Once you find the line with "(621, 366) = (177, 179): yellow", copy it and every line after it through the end of the entries below, exactly as written.

#### [Dataset excerpts]
*** Begin section ***
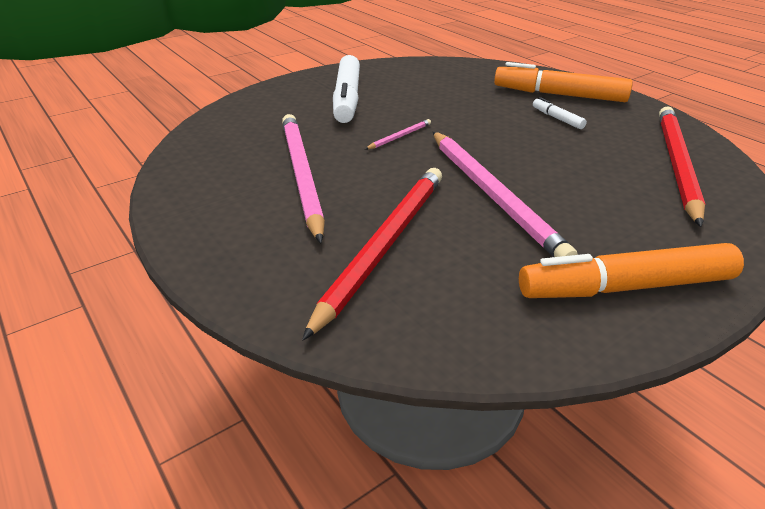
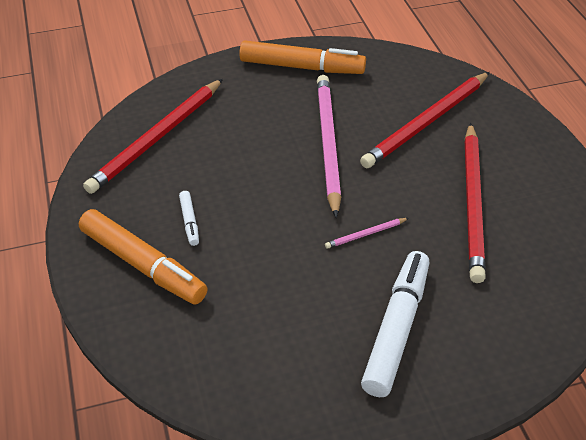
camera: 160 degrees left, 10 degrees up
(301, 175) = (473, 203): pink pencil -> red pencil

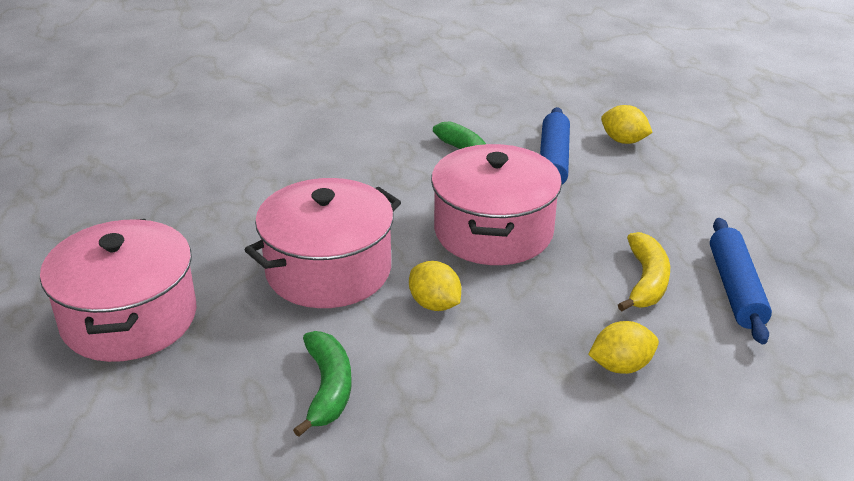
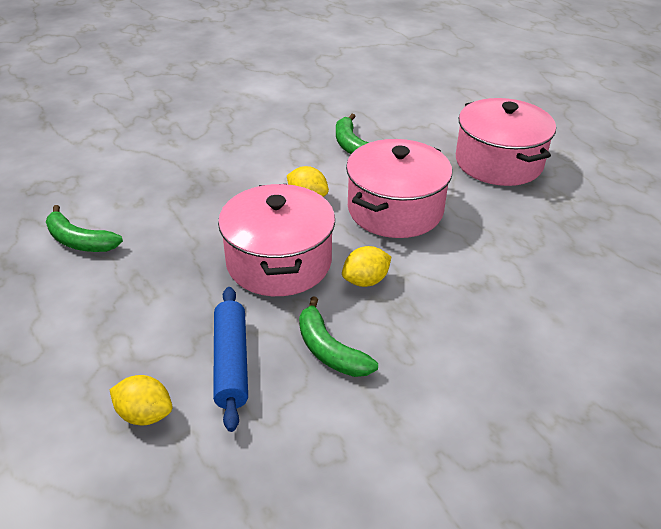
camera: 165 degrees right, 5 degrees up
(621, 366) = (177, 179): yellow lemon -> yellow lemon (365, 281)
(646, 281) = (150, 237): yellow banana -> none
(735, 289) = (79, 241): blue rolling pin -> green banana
*** End section ***
#### [Answer to the problem]
(621, 366) = (177, 179): yellow lemon -> yellow lemon (365, 281)
(646, 281) = (150, 237): yellow banana -> none
(735, 289) = (79, 241): blue rolling pin -> green banana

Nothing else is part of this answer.